==== Entries shown ====
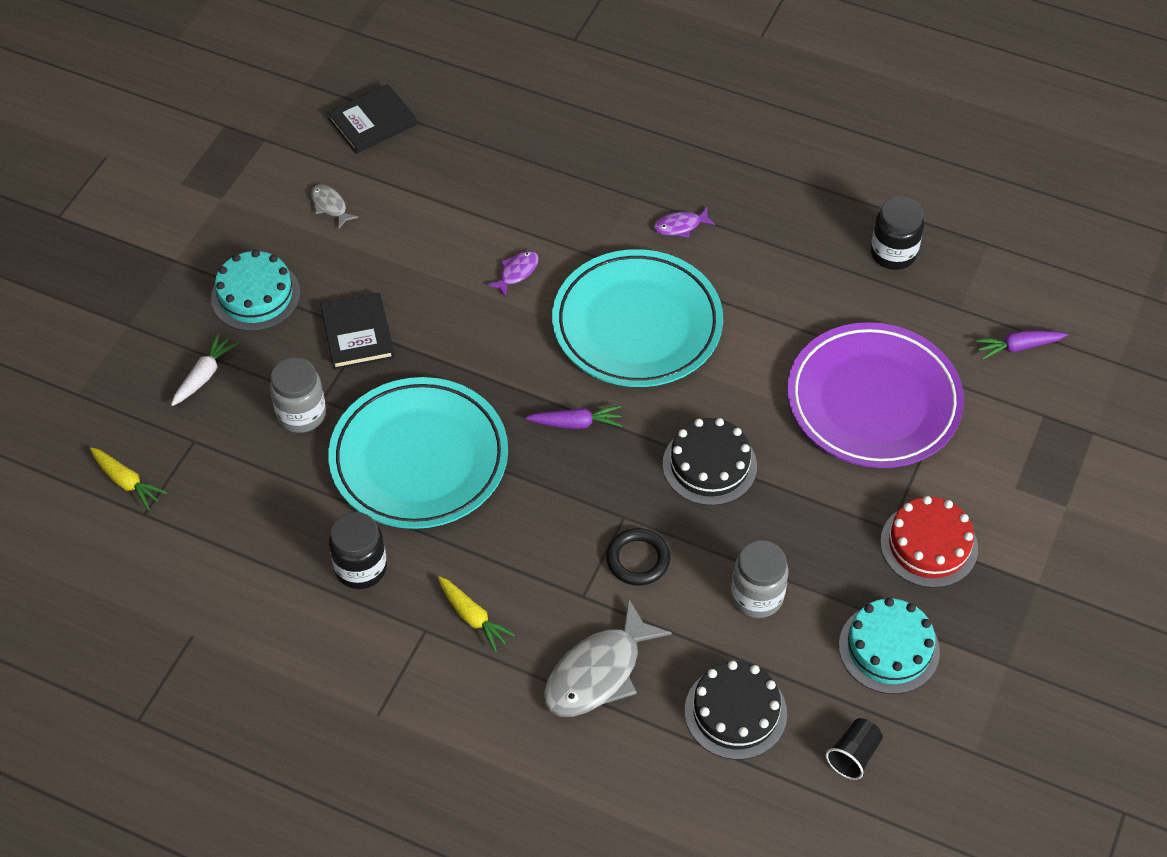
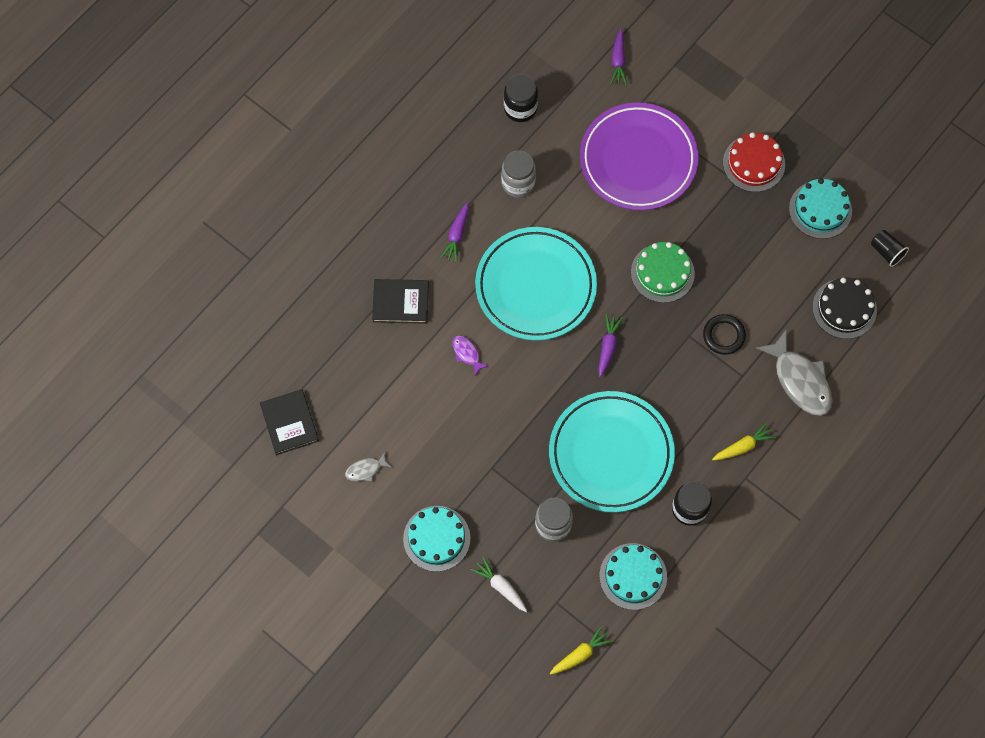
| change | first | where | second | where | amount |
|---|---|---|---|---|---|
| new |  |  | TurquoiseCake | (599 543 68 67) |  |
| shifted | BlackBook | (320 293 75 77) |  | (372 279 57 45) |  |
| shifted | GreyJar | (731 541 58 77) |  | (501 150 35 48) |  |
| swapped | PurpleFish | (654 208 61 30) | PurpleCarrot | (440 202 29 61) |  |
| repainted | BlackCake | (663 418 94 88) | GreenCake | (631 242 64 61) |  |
====
==== Entries shown ====
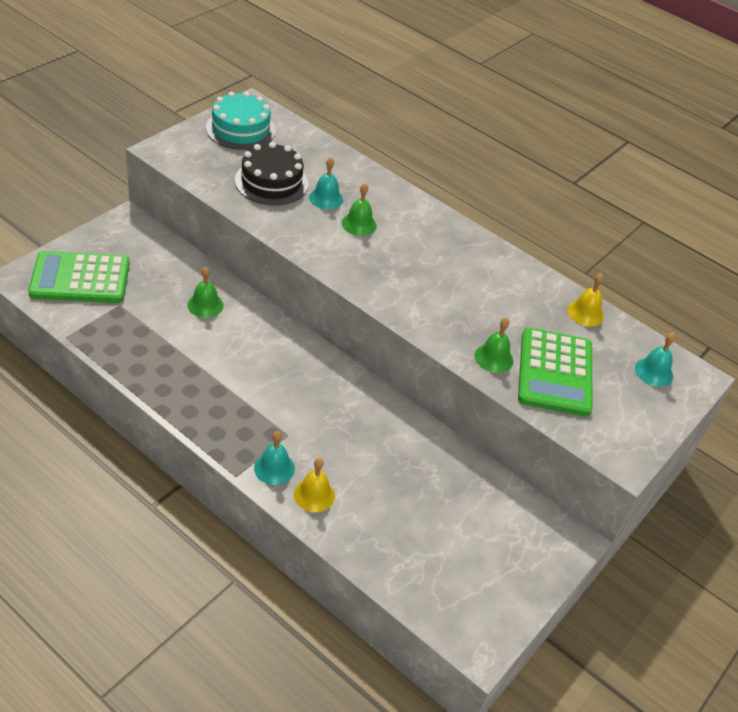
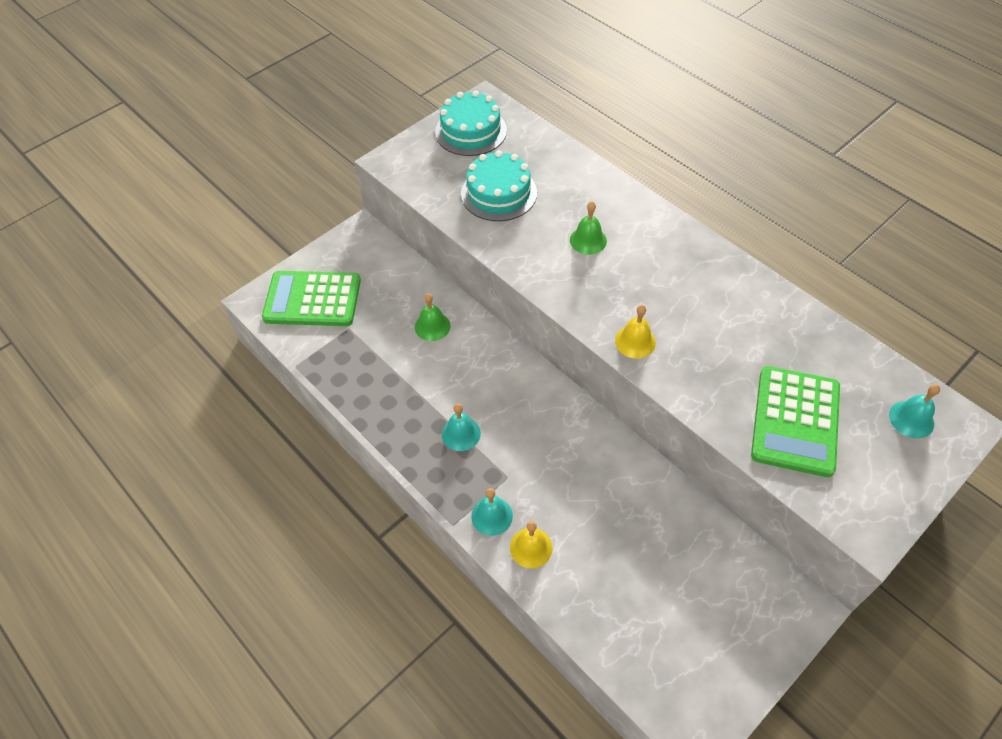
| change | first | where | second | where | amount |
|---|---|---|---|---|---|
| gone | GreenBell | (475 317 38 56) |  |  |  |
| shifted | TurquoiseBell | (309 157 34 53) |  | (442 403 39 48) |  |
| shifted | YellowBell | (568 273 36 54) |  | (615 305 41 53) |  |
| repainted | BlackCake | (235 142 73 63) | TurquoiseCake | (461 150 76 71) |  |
====
==== Entries shown ====
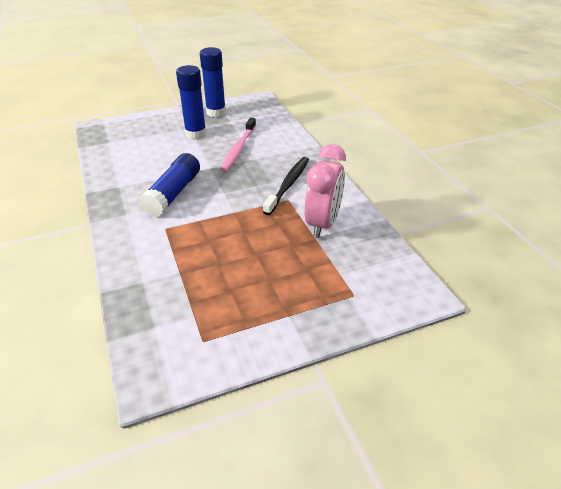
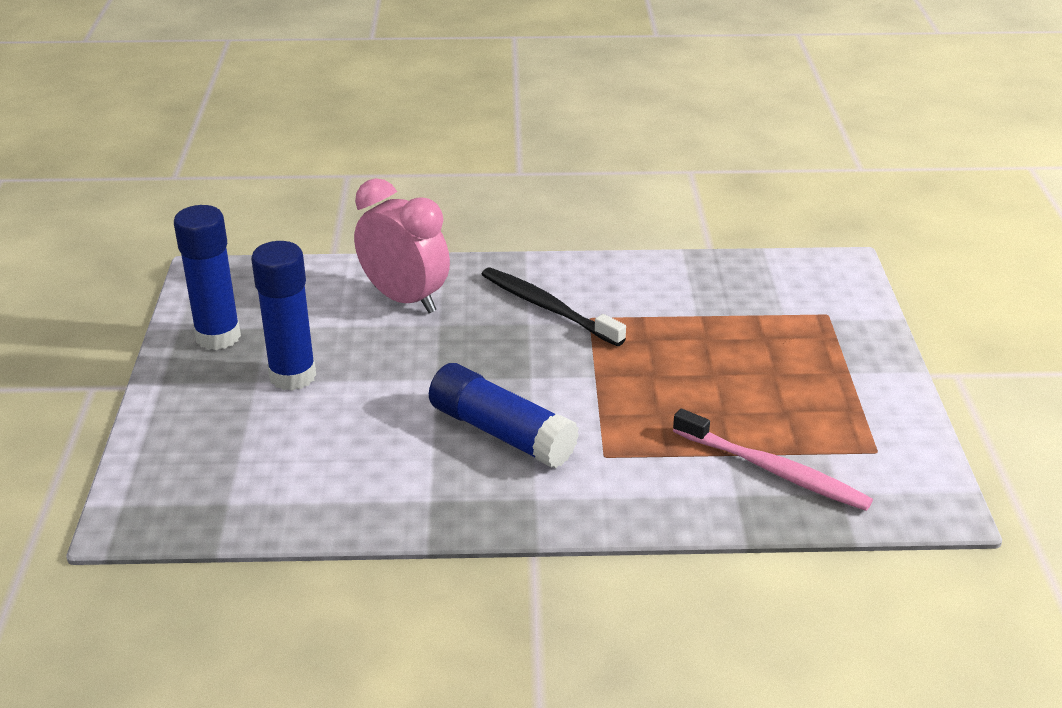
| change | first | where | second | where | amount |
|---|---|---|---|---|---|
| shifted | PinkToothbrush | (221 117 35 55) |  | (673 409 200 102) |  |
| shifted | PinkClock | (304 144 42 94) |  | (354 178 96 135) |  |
====
Give the number of lines in the material above that include the string "repainted", with no further text.

— Task answer —
2